*Exercise directions*
Repeat each entry below exactly, omitting any picture it holds.

*Records for the task*

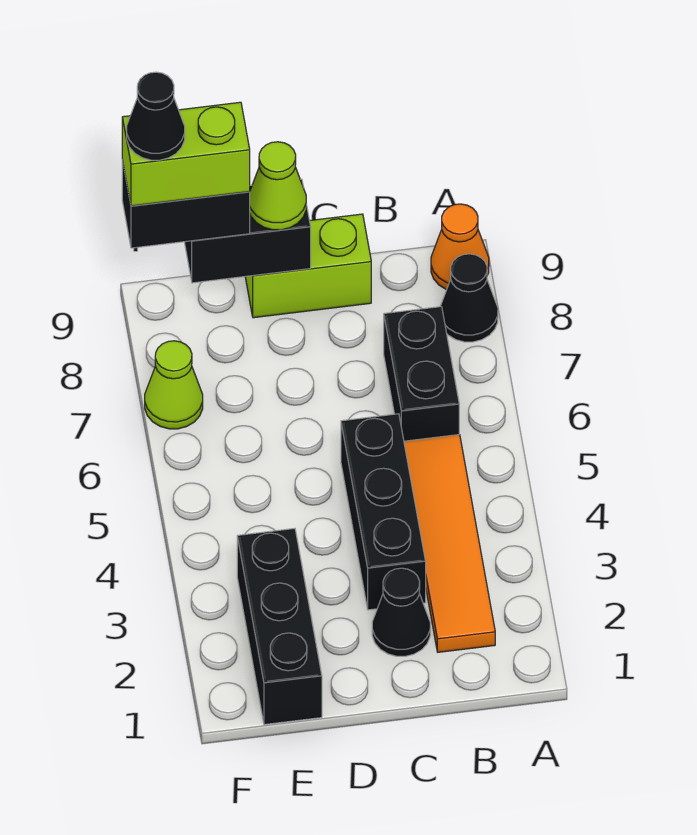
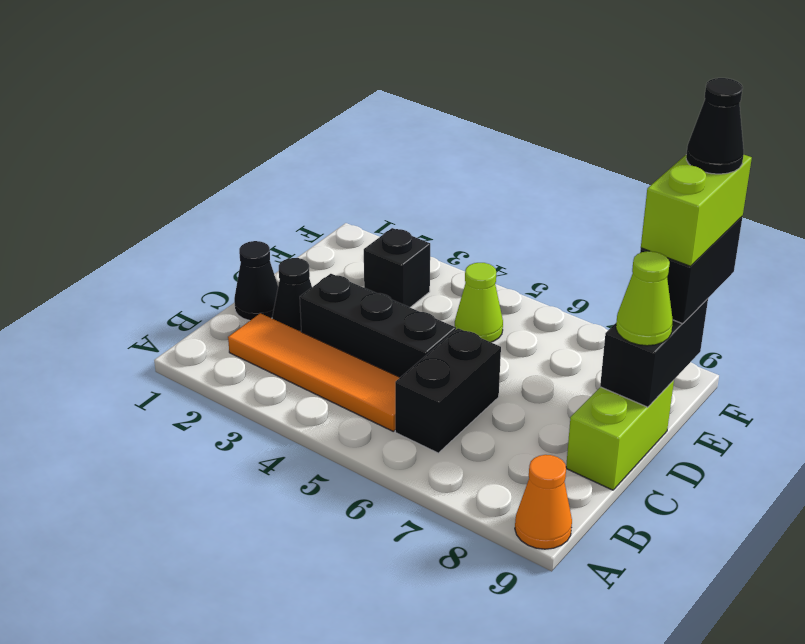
black cone A8 level 1 -> black cone C1 level 1
black brick B6:B7 level 1 -> black brick B6:C6 level 1
black brick E1:E3 level 1 -> black brick E3 level 1
lime cone F7 level 1 -> lime cone E5 level 1

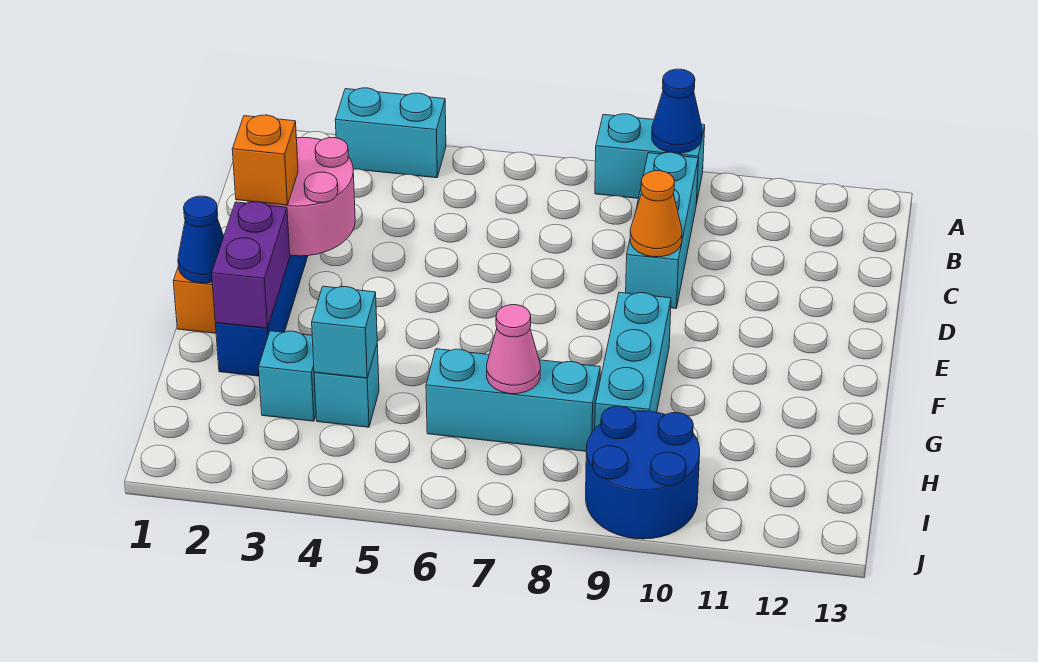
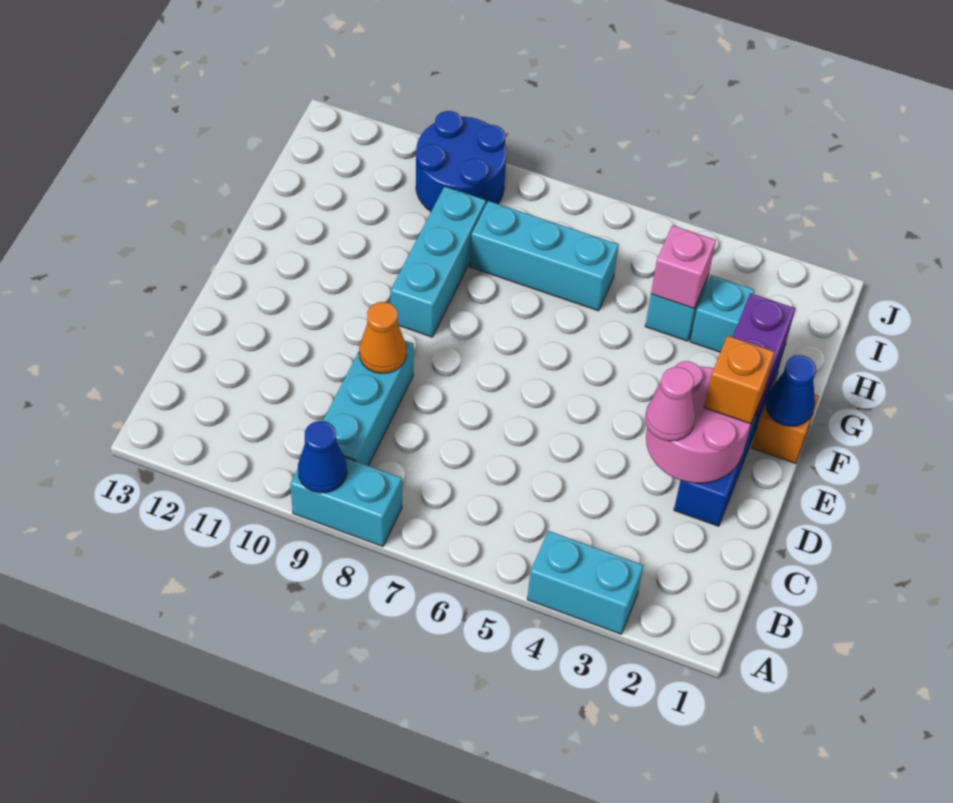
cyan brick H4 level 2 -> pink brick H4 level 2
pink cone H7 level 2 -> pink cone D3 level 3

*Written answer*
black cone A8 level 1 -> black cone C1 level 1
black brick B6:B7 level 1 -> black brick B6:C6 level 1
black brick E1:E3 level 1 -> black brick E3 level 1
lime cone F7 level 1 -> lime cone E5 level 1

cyan brick H4 level 2 -> pink brick H4 level 2
pink cone H7 level 2 -> pink cone D3 level 3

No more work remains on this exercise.